WHAT IS NEEDED — Locate each line in the material below that contains the word "order" and copy those lines in full.

ITEMS —
○ ○ ○ ○ ○ ○ ○

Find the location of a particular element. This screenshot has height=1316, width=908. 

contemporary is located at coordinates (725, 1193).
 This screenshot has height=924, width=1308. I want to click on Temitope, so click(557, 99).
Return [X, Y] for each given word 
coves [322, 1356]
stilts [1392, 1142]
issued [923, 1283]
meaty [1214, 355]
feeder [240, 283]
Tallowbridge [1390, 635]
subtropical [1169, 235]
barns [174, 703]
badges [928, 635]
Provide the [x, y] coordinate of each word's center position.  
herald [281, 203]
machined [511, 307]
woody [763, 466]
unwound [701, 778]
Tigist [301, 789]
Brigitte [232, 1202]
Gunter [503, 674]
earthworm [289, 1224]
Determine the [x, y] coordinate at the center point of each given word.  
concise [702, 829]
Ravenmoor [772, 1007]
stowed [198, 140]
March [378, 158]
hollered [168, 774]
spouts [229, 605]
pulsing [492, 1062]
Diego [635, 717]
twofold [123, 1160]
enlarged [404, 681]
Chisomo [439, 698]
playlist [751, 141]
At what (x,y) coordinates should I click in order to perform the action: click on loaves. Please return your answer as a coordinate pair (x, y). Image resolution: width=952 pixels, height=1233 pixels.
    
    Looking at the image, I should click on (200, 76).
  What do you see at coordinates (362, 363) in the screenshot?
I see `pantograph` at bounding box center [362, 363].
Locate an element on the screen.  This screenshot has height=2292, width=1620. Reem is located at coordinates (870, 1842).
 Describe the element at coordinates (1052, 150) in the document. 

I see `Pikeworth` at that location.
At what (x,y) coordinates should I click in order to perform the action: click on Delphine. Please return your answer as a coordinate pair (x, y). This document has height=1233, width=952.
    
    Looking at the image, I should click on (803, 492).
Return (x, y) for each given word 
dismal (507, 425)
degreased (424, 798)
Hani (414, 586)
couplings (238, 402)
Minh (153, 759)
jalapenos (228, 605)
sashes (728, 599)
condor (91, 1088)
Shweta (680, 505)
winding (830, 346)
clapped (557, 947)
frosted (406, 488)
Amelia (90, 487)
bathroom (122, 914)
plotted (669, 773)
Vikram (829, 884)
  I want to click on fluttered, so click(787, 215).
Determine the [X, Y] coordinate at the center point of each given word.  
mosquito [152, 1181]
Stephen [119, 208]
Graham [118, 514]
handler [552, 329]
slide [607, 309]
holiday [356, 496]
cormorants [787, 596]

○ ○ ○ ○ ○ ○ ○

EXPECTED ANSWER —
At what (x,y) coordinates should I click in order to perform the action: click on loaves. Please return your answer as a coordinate pair (x, y). Image resolution: width=952 pixels, height=1233 pixels.
At what (x,y) coordinates should I click in order to perform the action: click on Delphine. Please return your answer as a coordinate pair (x, y). This document has height=1233, width=952.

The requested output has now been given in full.